(Object counting data)
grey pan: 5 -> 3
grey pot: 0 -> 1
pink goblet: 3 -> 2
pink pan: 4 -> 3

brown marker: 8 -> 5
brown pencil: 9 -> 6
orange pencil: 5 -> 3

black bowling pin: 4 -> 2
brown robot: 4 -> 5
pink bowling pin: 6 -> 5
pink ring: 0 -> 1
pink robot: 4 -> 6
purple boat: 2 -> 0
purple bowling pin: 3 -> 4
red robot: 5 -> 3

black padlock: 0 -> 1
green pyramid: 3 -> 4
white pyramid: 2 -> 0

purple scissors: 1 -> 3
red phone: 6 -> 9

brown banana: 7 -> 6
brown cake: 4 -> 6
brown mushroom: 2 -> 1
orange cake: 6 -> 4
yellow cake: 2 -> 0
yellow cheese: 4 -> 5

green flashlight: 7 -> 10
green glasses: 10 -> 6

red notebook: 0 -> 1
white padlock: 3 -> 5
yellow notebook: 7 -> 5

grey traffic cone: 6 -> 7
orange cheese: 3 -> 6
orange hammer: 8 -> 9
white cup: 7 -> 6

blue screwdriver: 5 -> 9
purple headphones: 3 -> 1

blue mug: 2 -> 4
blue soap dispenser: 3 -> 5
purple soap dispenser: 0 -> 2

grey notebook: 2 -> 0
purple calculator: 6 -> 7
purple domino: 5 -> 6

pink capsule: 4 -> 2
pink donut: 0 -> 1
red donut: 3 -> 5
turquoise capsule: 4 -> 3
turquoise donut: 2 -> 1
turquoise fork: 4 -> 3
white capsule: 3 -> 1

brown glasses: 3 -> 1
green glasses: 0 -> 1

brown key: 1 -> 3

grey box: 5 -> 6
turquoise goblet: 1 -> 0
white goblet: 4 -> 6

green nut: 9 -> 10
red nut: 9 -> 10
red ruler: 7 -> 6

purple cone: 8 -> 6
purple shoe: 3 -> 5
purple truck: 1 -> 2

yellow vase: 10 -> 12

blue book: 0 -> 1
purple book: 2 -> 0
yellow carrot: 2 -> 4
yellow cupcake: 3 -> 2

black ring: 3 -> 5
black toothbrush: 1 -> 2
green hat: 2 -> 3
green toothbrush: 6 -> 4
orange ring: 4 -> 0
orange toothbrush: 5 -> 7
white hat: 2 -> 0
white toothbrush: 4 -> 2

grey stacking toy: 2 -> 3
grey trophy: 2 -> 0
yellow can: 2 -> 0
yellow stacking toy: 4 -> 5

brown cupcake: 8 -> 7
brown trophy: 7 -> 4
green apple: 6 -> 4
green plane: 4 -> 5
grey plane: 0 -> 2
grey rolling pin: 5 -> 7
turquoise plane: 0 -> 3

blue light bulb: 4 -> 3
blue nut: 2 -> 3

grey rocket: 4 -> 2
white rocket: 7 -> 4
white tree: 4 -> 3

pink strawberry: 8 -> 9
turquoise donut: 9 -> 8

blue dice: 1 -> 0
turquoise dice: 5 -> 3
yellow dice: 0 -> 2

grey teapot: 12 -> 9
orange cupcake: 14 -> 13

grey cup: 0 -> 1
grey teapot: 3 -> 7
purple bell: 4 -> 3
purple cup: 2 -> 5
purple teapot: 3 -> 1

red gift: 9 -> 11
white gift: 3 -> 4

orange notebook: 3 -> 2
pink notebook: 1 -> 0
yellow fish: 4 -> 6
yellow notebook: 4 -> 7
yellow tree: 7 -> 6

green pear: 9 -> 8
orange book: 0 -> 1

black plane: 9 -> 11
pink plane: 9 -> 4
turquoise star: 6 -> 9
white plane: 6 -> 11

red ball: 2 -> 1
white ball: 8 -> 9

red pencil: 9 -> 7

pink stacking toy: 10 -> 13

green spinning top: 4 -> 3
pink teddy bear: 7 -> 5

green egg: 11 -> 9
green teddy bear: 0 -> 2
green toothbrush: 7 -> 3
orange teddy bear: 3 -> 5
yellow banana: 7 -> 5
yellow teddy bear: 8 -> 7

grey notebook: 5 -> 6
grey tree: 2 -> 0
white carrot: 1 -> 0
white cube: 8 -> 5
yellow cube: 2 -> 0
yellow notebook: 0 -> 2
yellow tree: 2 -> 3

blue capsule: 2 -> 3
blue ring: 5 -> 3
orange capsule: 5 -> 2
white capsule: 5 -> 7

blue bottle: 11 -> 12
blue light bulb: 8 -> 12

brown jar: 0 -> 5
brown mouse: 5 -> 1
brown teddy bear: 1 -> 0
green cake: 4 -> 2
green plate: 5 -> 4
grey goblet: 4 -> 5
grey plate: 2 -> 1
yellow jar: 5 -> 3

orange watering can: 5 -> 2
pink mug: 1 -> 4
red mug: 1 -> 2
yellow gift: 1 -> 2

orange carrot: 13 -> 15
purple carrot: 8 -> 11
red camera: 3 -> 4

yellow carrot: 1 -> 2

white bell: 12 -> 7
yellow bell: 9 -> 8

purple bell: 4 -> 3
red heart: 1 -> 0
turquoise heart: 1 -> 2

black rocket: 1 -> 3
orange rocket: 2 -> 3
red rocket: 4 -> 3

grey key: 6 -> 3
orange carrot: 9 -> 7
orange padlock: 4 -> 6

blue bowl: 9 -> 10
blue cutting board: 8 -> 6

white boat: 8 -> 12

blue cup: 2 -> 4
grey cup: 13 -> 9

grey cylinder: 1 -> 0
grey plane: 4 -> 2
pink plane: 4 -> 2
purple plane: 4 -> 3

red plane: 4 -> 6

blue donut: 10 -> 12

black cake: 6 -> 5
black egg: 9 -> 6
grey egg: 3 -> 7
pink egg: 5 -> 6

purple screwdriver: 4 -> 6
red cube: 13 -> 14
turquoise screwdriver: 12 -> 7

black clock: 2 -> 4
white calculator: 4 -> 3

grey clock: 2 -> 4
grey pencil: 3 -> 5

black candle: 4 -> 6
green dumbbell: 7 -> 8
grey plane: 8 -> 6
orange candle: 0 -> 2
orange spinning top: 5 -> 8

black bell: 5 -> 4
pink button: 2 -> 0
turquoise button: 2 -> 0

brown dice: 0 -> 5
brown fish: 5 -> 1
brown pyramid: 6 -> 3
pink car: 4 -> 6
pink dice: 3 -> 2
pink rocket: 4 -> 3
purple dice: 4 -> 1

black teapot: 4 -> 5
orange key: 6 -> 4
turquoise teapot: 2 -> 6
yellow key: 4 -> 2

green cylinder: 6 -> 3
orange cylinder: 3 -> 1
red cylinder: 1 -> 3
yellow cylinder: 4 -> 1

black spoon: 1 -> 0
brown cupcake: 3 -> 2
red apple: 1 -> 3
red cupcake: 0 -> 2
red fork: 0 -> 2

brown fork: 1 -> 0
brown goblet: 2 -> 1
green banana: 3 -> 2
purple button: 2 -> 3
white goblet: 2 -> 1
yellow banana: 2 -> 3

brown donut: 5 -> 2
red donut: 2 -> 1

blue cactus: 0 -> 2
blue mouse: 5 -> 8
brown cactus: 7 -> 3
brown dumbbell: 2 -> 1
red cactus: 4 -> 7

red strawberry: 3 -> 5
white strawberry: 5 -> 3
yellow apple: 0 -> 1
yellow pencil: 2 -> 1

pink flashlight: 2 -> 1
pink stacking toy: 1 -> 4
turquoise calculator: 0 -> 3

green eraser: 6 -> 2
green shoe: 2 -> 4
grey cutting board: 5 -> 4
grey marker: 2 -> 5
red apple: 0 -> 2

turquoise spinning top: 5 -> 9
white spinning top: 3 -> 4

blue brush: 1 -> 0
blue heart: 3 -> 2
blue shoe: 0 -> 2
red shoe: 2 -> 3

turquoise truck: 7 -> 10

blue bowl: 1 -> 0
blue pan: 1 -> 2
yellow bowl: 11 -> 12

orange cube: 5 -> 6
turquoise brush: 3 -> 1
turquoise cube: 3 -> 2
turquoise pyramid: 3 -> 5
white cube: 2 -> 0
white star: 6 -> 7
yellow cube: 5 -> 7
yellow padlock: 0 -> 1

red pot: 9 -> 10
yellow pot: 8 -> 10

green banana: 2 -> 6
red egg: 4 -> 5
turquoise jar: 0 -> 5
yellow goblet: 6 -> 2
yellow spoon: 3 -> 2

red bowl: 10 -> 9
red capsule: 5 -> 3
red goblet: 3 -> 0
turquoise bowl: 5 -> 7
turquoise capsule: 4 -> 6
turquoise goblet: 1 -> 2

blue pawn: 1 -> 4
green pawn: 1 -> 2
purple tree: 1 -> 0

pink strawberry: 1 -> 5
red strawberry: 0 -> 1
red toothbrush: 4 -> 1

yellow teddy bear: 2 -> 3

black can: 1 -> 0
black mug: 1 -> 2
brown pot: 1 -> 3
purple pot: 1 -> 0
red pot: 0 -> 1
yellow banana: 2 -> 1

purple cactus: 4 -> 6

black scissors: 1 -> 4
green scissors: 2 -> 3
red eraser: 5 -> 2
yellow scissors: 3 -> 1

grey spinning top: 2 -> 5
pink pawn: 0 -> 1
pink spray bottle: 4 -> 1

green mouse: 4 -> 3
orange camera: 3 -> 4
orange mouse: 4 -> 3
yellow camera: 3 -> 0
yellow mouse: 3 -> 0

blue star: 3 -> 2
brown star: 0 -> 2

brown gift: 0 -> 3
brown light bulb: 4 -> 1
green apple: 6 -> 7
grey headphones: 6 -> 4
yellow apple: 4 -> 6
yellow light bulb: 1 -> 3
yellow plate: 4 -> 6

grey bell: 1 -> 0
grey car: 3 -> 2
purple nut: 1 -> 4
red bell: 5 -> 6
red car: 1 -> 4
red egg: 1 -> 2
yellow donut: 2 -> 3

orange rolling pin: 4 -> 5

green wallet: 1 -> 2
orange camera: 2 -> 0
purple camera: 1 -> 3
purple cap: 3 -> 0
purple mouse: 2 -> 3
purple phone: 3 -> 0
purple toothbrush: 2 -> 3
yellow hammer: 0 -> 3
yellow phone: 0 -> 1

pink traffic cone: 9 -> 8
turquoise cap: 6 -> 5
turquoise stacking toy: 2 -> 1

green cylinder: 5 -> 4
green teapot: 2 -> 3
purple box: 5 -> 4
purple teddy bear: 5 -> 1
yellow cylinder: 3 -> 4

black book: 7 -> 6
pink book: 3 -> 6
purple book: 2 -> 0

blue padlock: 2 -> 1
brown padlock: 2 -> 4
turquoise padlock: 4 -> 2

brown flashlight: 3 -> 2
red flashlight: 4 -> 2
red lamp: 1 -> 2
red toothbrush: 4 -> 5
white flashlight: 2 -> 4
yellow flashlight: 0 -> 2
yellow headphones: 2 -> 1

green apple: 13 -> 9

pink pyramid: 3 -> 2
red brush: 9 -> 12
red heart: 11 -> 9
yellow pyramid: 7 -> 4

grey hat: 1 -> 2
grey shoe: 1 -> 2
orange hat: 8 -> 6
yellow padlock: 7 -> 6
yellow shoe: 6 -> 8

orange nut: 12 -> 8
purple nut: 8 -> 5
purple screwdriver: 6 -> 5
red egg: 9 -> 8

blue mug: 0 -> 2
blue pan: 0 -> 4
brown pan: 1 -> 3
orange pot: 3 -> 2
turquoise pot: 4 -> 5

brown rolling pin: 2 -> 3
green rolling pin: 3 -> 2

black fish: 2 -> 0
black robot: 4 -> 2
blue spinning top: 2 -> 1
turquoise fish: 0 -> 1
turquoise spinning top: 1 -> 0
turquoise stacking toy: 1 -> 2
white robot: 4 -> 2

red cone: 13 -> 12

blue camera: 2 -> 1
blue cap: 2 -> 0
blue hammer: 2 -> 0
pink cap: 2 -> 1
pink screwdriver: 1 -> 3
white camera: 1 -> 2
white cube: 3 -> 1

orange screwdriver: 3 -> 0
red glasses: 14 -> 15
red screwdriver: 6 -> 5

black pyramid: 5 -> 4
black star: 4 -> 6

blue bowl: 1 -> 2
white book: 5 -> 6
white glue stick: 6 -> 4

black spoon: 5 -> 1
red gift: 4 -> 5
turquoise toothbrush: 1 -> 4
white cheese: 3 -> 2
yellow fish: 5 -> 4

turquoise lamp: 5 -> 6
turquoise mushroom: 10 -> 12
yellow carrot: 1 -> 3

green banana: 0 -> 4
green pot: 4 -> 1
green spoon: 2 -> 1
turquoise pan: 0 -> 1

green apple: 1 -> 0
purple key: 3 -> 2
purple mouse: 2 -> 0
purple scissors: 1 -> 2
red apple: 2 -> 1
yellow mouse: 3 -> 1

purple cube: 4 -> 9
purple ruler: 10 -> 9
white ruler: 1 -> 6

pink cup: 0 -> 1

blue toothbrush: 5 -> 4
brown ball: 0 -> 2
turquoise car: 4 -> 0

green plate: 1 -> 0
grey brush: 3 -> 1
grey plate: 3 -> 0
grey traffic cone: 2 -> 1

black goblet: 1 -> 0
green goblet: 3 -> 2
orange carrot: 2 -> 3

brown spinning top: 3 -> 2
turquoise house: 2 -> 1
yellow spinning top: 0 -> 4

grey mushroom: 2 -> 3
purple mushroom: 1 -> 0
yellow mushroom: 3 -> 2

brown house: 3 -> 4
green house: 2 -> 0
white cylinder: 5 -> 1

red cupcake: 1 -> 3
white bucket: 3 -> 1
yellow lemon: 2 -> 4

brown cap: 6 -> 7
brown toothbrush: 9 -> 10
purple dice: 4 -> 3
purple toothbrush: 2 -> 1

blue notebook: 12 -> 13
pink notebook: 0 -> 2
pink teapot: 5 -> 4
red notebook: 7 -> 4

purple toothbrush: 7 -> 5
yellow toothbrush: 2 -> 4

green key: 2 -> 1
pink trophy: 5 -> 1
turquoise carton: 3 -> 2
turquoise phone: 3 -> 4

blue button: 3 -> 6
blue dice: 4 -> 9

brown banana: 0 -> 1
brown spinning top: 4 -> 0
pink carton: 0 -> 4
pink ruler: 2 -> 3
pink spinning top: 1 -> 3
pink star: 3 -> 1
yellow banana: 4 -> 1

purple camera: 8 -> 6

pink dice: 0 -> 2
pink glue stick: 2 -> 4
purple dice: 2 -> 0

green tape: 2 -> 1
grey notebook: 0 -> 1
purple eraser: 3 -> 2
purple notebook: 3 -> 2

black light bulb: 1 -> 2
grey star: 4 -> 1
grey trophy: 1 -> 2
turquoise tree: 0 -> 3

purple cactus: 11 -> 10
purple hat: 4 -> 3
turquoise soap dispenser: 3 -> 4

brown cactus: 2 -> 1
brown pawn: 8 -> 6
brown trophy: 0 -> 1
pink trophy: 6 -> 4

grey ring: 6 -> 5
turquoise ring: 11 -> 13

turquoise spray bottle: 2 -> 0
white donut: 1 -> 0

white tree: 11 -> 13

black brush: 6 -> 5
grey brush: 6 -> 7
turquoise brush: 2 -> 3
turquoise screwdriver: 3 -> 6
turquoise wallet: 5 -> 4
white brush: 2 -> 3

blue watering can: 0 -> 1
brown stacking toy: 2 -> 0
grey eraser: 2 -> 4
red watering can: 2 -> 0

# Task objective
Reproduce exactly the lines from the beginning of the entries above up to and including the line that contains "purple boat: 2 -> 0".

# Answer area
grey pan: 5 -> 3
grey pot: 0 -> 1
pink goblet: 3 -> 2
pink pan: 4 -> 3

brown marker: 8 -> 5
brown pencil: 9 -> 6
orange pencil: 5 -> 3

black bowling pin: 4 -> 2
brown robot: 4 -> 5
pink bowling pin: 6 -> 5
pink ring: 0 -> 1
pink robot: 4 -> 6
purple boat: 2 -> 0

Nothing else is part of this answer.